> [STATED GOAL]:
Transcribe the material word for word, but without the images.

> [PROVIDED MATERIAL]:
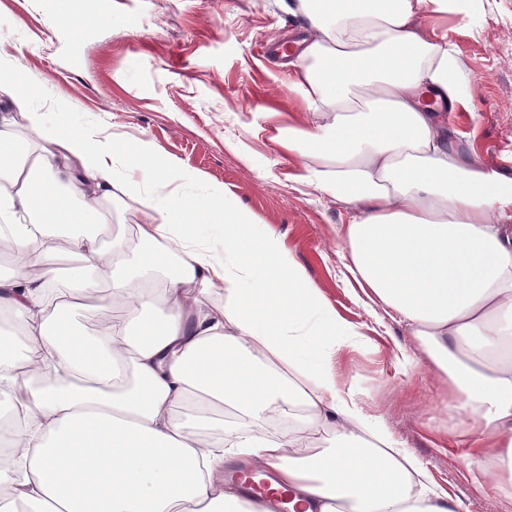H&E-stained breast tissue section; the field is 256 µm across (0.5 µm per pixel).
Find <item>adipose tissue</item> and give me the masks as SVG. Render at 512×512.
<instances>
[{
    "mask_svg": "<svg viewBox=\"0 0 512 512\" xmlns=\"http://www.w3.org/2000/svg\"><path fill=\"white\" fill-rule=\"evenodd\" d=\"M476 2L294 0L315 36L291 88L329 119L278 139L306 157L305 182L360 206L342 235L347 270L424 346L466 417L470 465L501 489L512 237L485 216L512 210V178L452 158L433 105L455 108L467 89L446 39L413 30L428 11L476 21ZM29 102L19 68L0 66V250L17 267L0 279V311L18 327L0 331V410L15 418L0 512H255L227 476L236 462L275 473L306 512H458L343 390L333 359L359 336L275 233L222 189H173L181 173L156 143L49 125ZM18 112L37 144L13 136ZM134 194L137 223H115L114 203ZM211 225L223 249L205 239ZM62 237L79 260L64 289ZM217 289L222 303L208 304ZM102 291L120 312L83 335L74 313ZM323 431L328 446L310 448Z\"/></svg>",
    "mask_w": 512,
    "mask_h": 512,
    "instance_id": "1",
    "label": "adipose tissue"
}]
</instances>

> [COMPLETED EXERCISE]:
H&E-stained breast tissue section; the field is 256 µm across (0.5 µm per pixel).
Find <item>adipose tissue</item> and give me the masks as SVG. Render at 512×512.
<instances>
[{
    "mask_svg": "<svg viewBox=\"0 0 512 512\" xmlns=\"http://www.w3.org/2000/svg\"><path fill=\"white\" fill-rule=\"evenodd\" d=\"M476 2L294 0L315 36L291 88L329 119L278 139L306 157L305 182L360 206L342 235L347 270L424 346L466 417L470 465L501 489L512 237L485 216L512 210V178L452 158L433 105L455 108L467 89L446 39L413 30L428 11L476 21ZM29 102L19 68L0 66V250L17 267L0 279V311L18 327L0 331V410L15 418L0 512H255L227 476L236 462L275 473L306 512H458L343 390L333 359L359 336L275 233L222 189H173L181 173L156 143L49 125ZM18 112L37 144L13 136ZM134 194L137 223H115L114 203ZM211 225L223 249L205 239ZM62 237L79 260L64 289ZM217 289L222 303L208 304ZM102 291L120 312L83 335L74 313ZM323 431L328 446L310 448Z\"/></svg>",
    "mask_w": 512,
    "mask_h": 512,
    "instance_id": "1",
    "label": "adipose tissue"
}]
</instances>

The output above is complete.